++++ THE INPUT
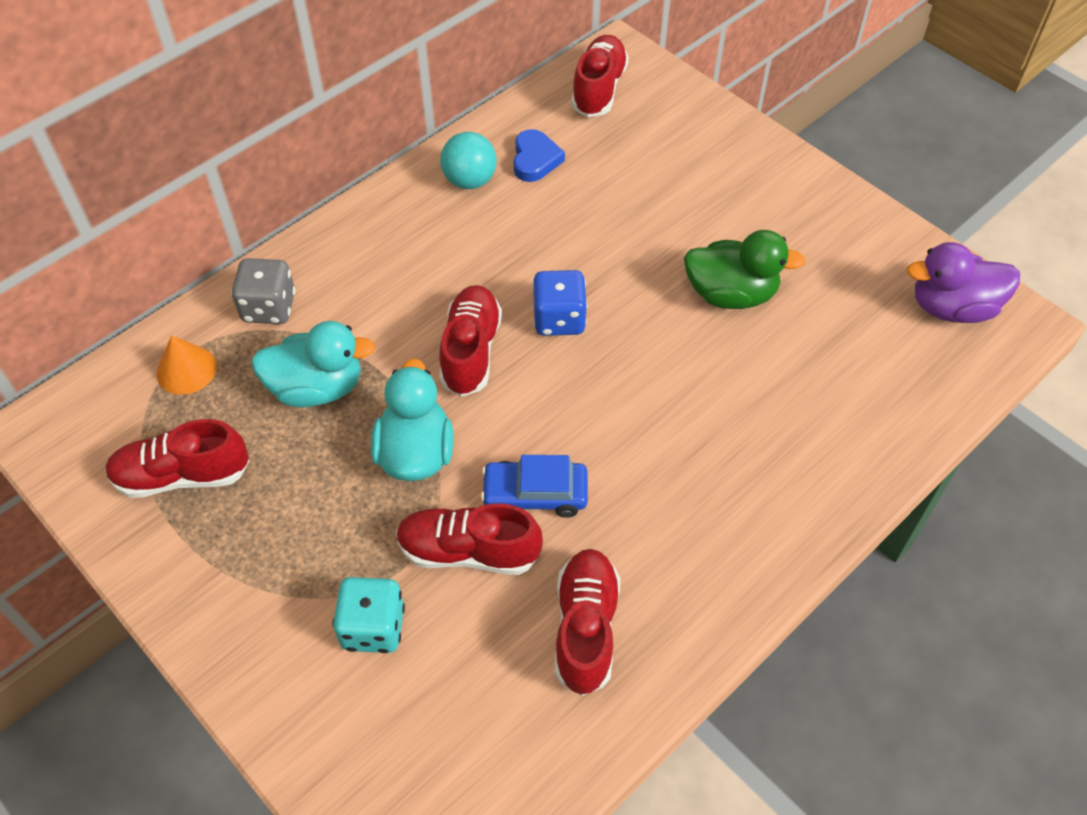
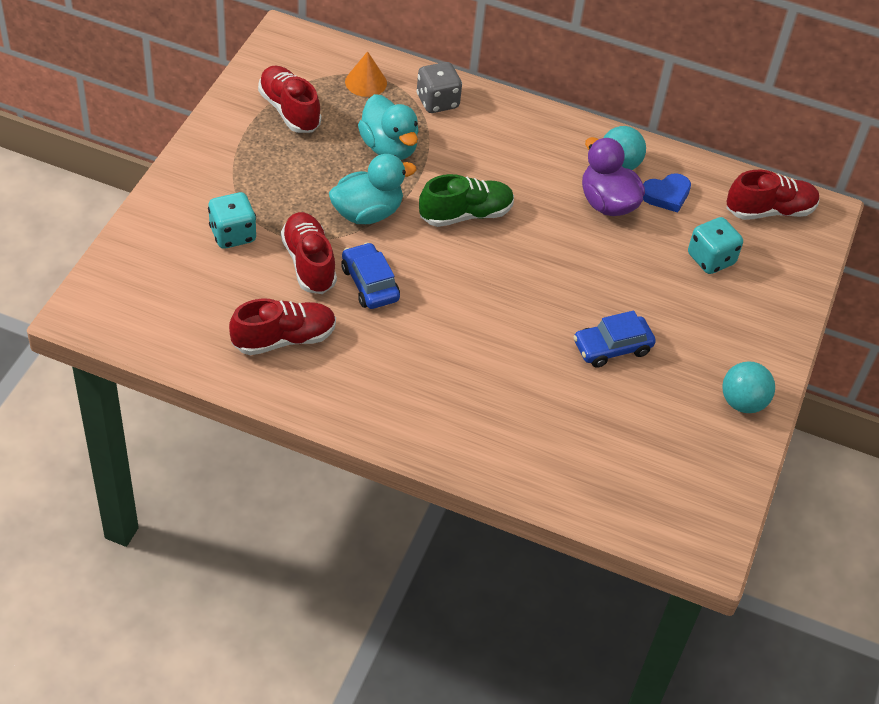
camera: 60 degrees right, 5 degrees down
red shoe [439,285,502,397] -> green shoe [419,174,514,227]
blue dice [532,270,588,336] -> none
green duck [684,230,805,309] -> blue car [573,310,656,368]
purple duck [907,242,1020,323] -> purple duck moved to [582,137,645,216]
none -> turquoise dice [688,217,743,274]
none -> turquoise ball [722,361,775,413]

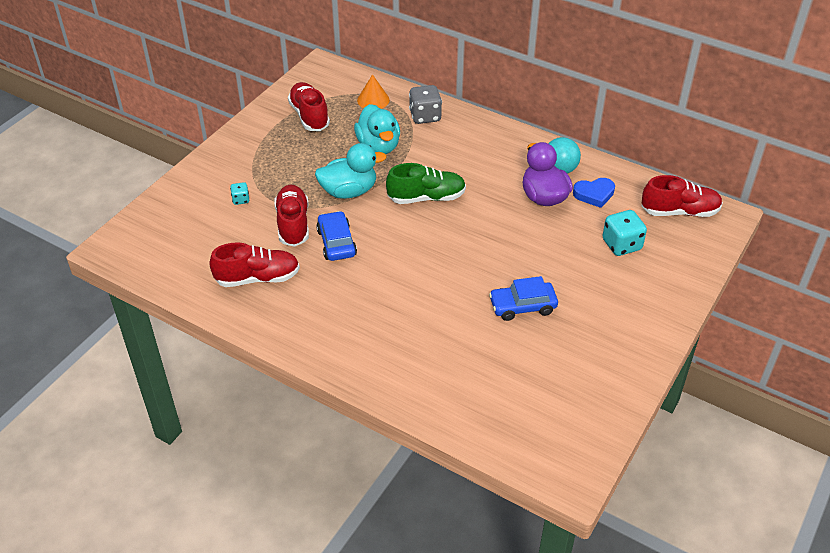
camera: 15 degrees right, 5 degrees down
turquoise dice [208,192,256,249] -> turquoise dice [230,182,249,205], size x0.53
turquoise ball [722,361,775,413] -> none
++++++++
● EXERCISE OBJECTIVE
Using the string "degrees" as the search term, count the lines of the data above that hold it and report that number alone.

● RESPONSE TO THE TASK
2